Dataset records:
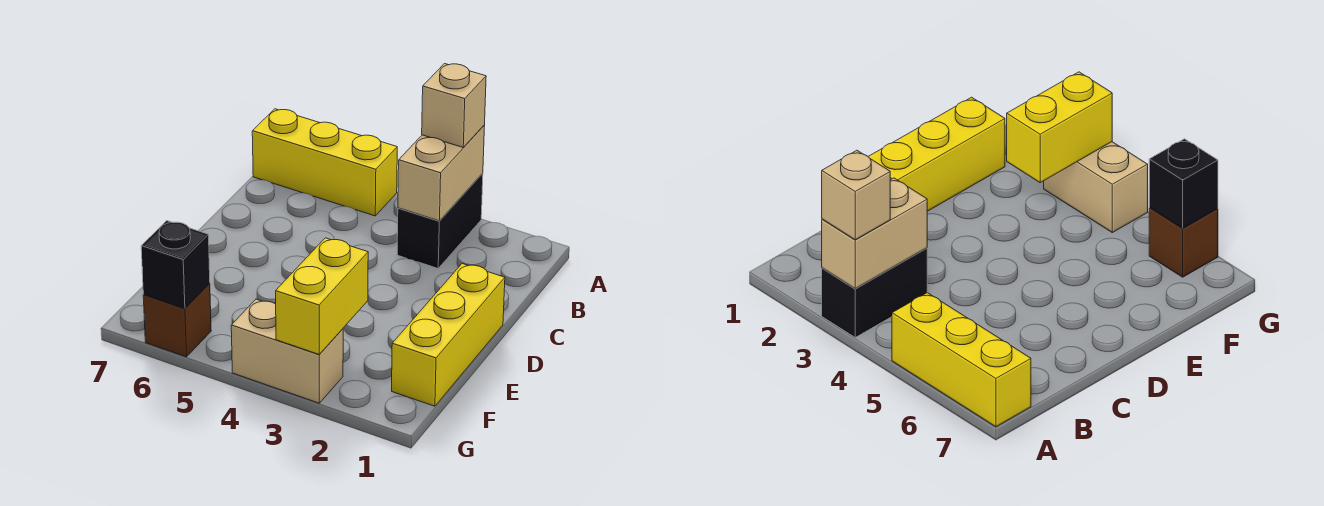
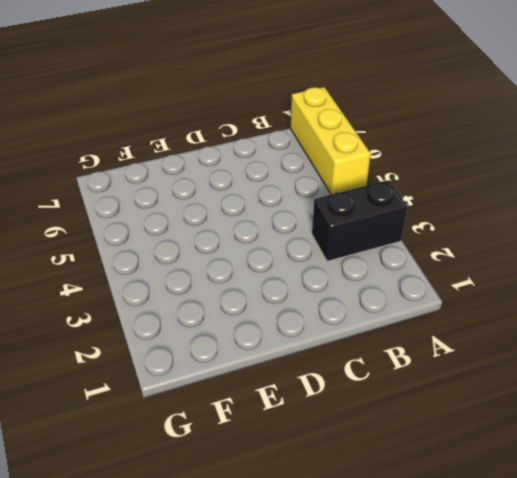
none -> yellow brick D1:F1 level 1
none -> tan brick G3:G4 level 1

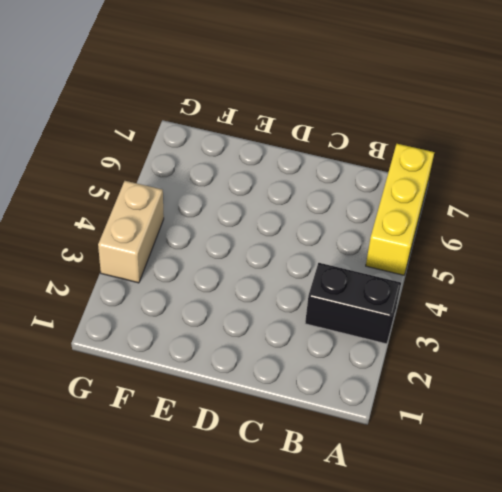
none -> yellow brick D1:F1 level 1
none -> brown brick G6 level 1

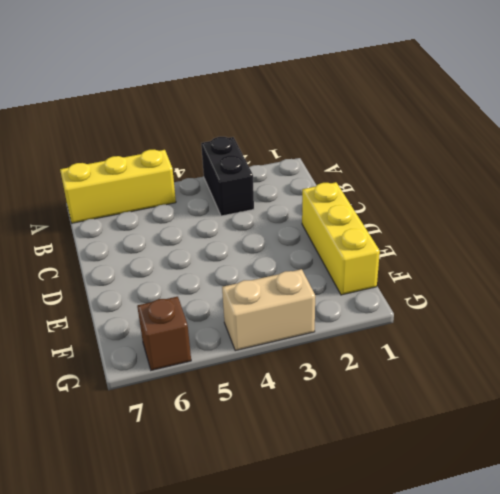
none -> tan brick A3:B3 level 2
none -> yellow brick F3:G3 level 2

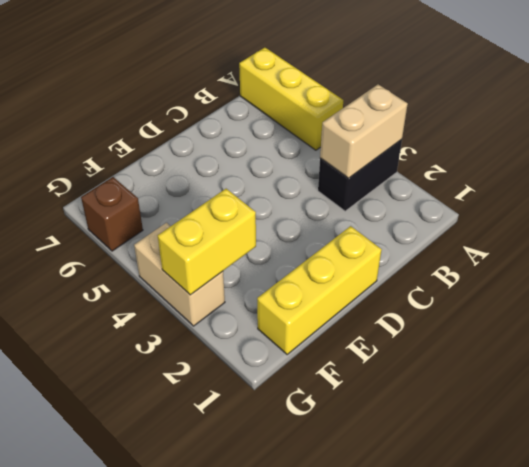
none -> black brick G6 level 2
none -> tan brick A3 level 3

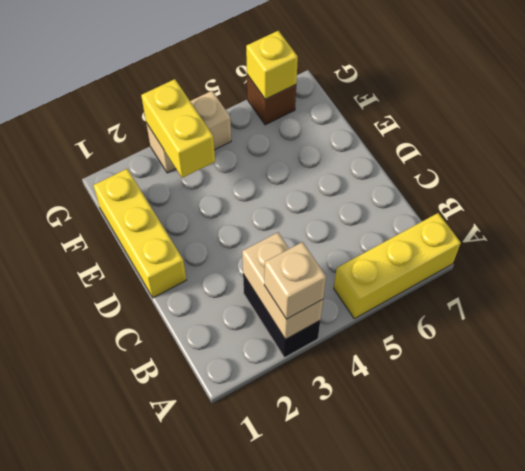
yellow brick G6 level 2 -> black brick G6 level 2

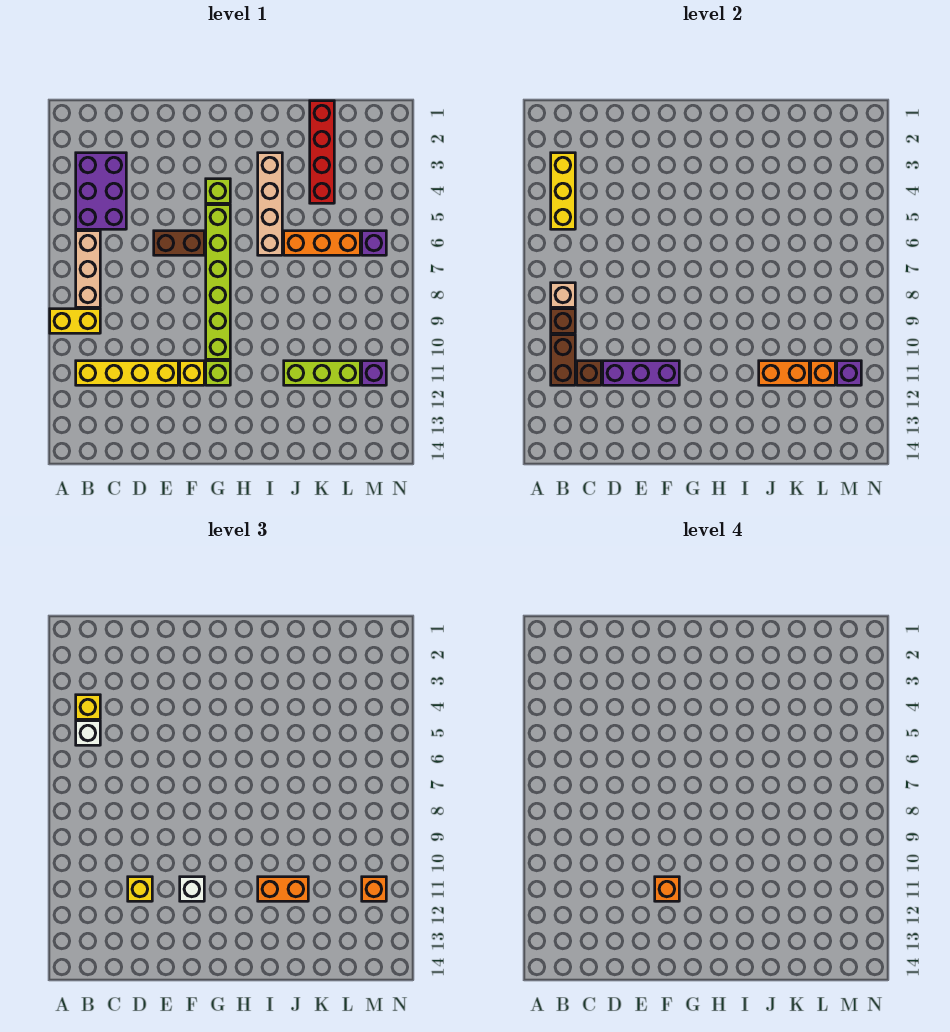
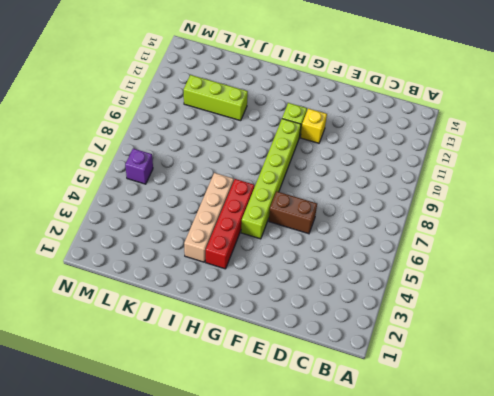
red brick H3:H6 level 1 -> red brick K1:K4 level 1
none -> yellow brick A9:B9 level 1
none -> purple brick B3:C5 level 1
none -> tan brick B6:B8 level 1
none -> yellow brick B11:E11 level 1

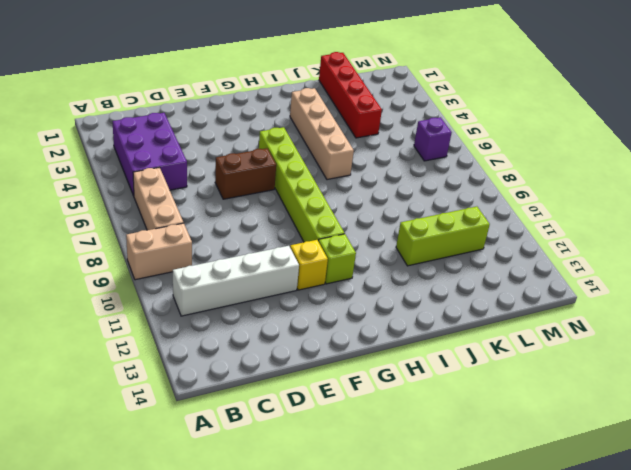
tan brick A9:B9 level 1 -> yellow brick A9:B9 level 1
white brick B11:E11 level 1 -> yellow brick B11:E11 level 1
none -> lime brick G4 level 1
none -> orange brick J6:L6 level 1
none -> purple brick M11 level 1
none -> yellow brick B3:B5 level 2

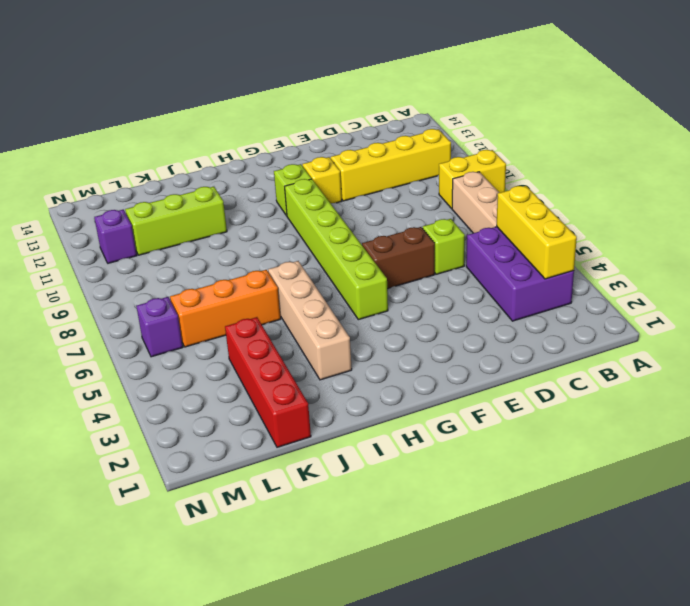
lime brick D6 level 1 -> lime brick G4 level 1
none -> tan brick B8 level 2
none -> brown brick B9 level 2
none -> brown brick B10:B11 level 2
none -> brown brick C11 level 2

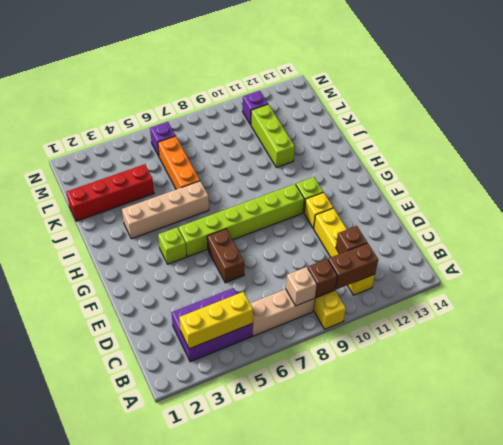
none -> purple brick D11:F11 level 2
none -> orange brick J11:K11 level 2
none -> orange brick L11 level 2
none -> purple brick M11 level 2

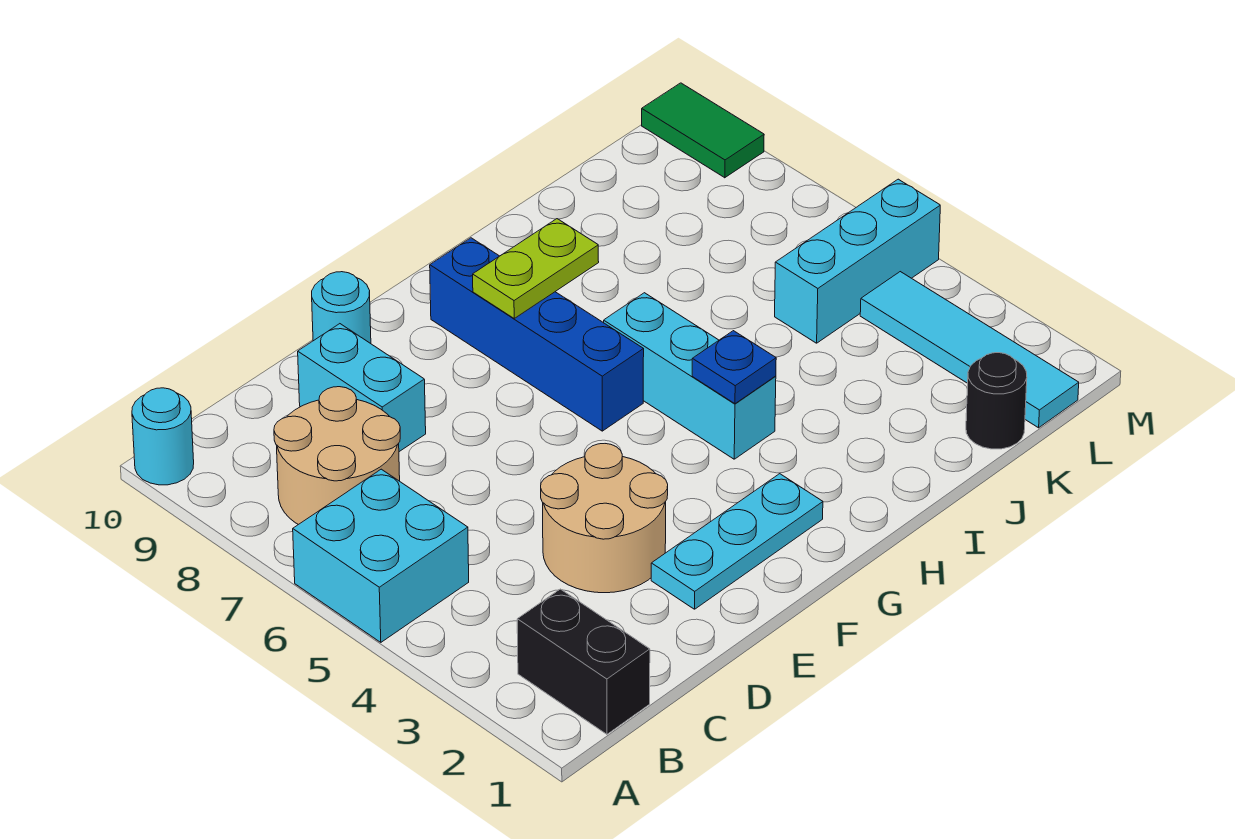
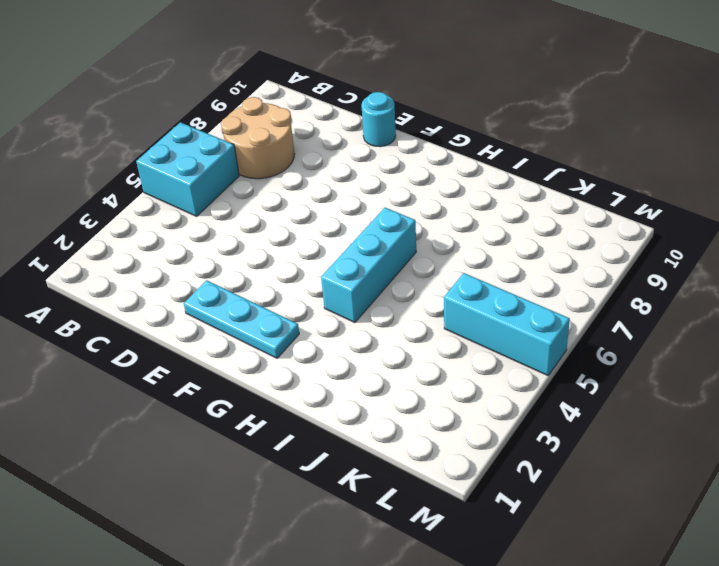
none -> cyan round brick A10 level 1
none -> black brick B1:B2 level 1
none -> tan round brick D3:E4 level 1

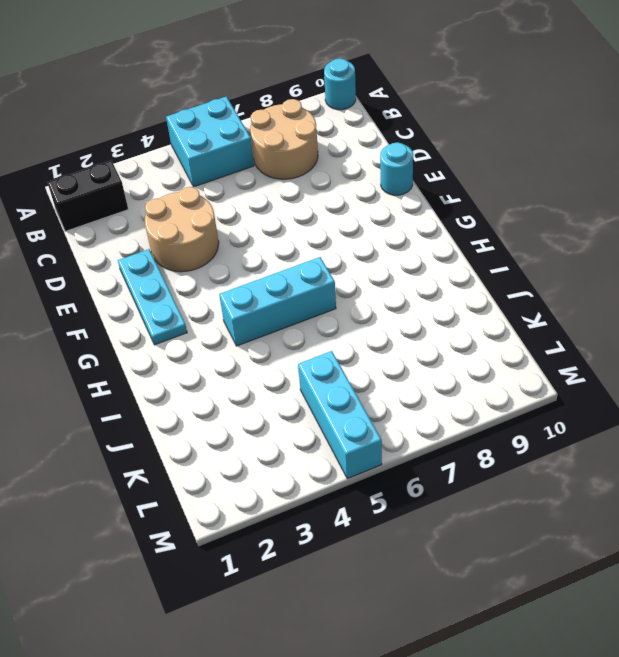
none -> cyan brick D8:D9 level 1
none -> blue brick G6:G9 level 1
none -> black round brick K1 level 1

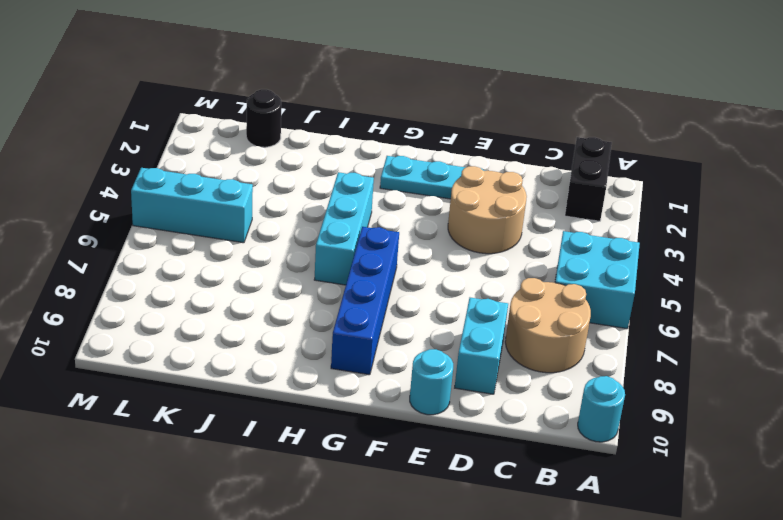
none -> cyan tile L1:L4 level 1
none -> green tile M9:M10 level 1
none -> lime plate G8:H8 level 2

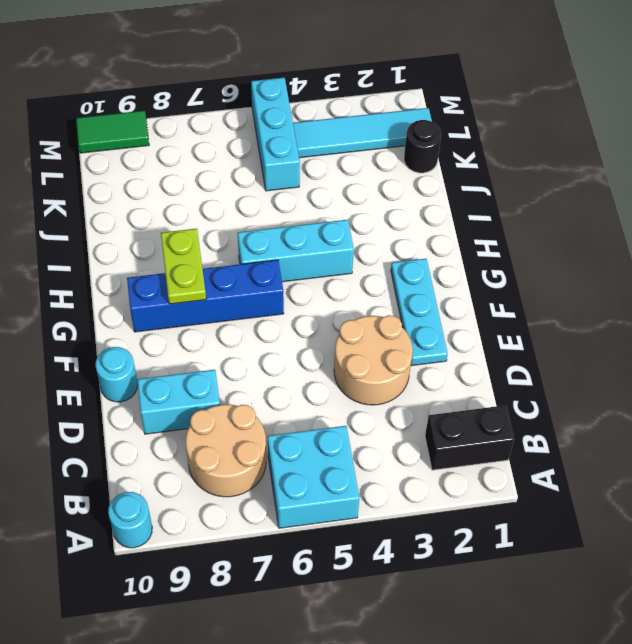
none -> blue plate H4 level 2

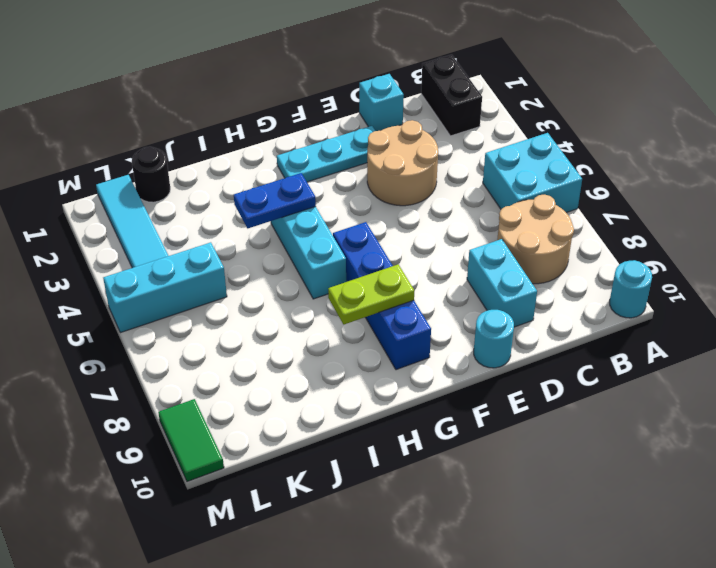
cyan brick D1 level 1 -> none
blue plate H4:I4 level 2 -> blue plate H4 level 2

### [TASK PROMPT]
Your copy should hold exactly the lines from the one that contains "none -> black brick B1:B2 level 1" through the final line of the data, both ends included, and no pictures.

### [WRITTEN REPLY]
none -> black brick B1:B2 level 1
none -> tan round brick D3:E4 level 1

none -> cyan brick D8:D9 level 1
none -> blue brick G6:G9 level 1
none -> black round brick K1 level 1

none -> cyan tile L1:L4 level 1
none -> green tile M9:M10 level 1
none -> lime plate G8:H8 level 2

none -> blue plate H4 level 2

cyan brick D1 level 1 -> none
blue plate H4:I4 level 2 -> blue plate H4 level 2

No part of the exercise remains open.